## How to complete this task
Repeat the records below exactly as they appear, leaving out any pictures.

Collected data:
########################################
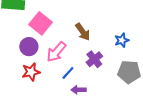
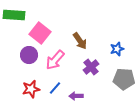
red star: (31, 72) -> (31, 89), moved
blue line: (68, 73) -> (55, 88), moved

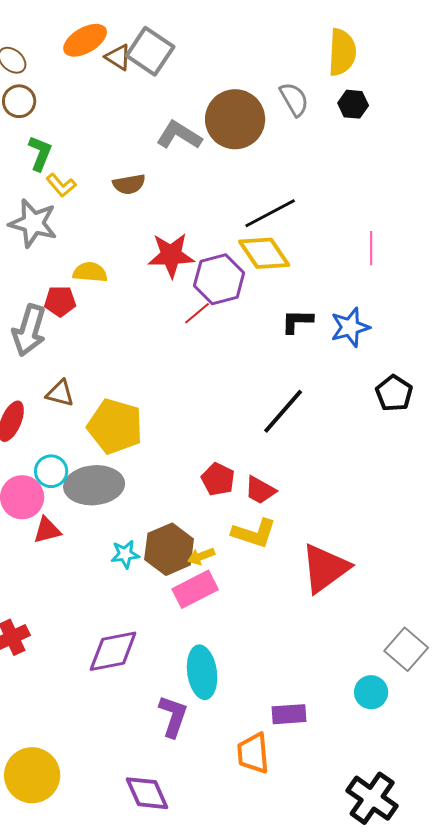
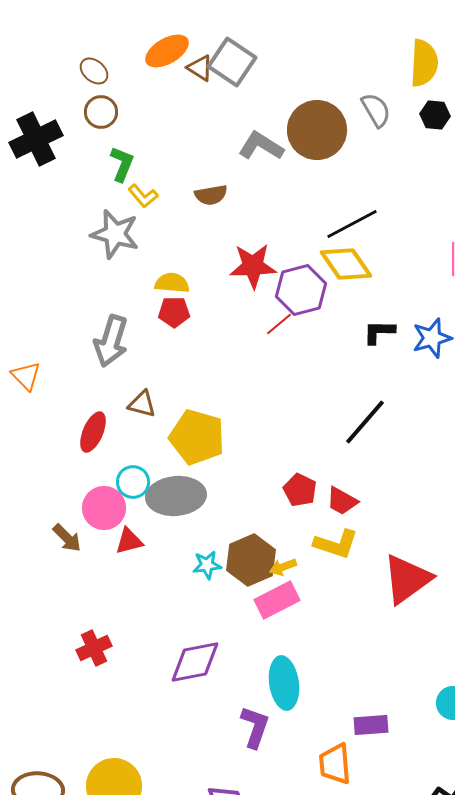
red pentagon: (60, 301) -> (174, 312), moved

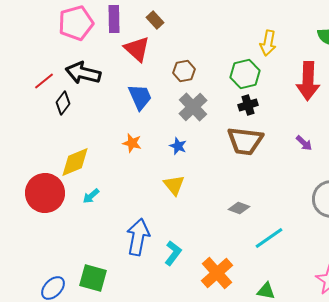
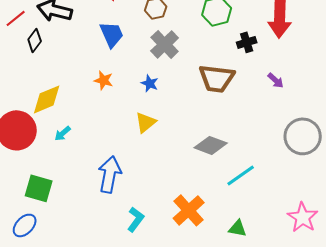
black cross: (248, 105) -> (247, 42), moved
yellow triangle: (174, 185) -> (146, 122), turned 30
gray diamond: (239, 208) -> (211, 145), size x1.5
cyan L-shape: (173, 253) -> (136, 219), moved
green square: (93, 278) -> (39, 188), moved

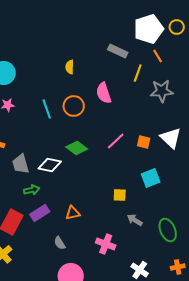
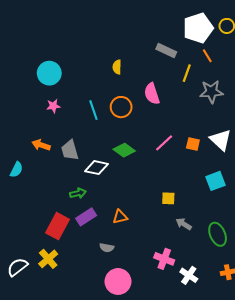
gray trapezoid: (21, 164) -> (70, 150), moved
cyan square: (151, 178) -> (216, 181), moved
gray semicircle: (60, 243) -> (107, 248), turned -48
pink cross: (106, 244) -> (164, 259), moved

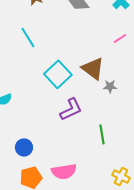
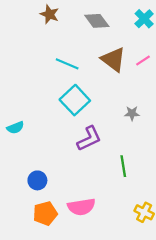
cyan line: (28, 37) -> (67, 64), moved, turned -35
brown triangle: (93, 68) -> (113, 59), moved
########################################
## Answer space
red star: (31, 72) -> (31, 89), moved
blue line: (68, 73) -> (55, 88), moved

red pentagon: (60, 301) -> (174, 312), moved

black cross: (248, 105) -> (247, 42), moved
yellow triangle: (174, 185) -> (146, 122), turned 30
gray diamond: (239, 208) -> (211, 145), size x1.5
cyan L-shape: (173, 253) -> (136, 219), moved
green square: (93, 278) -> (39, 188), moved

gray trapezoid: (21, 164) -> (70, 150), moved
cyan square: (151, 178) -> (216, 181), moved
gray semicircle: (60, 243) -> (107, 248), turned -48
pink cross: (106, 244) -> (164, 259), moved

cyan line: (28, 37) -> (67, 64), moved, turned -35
brown triangle: (93, 68) -> (113, 59), moved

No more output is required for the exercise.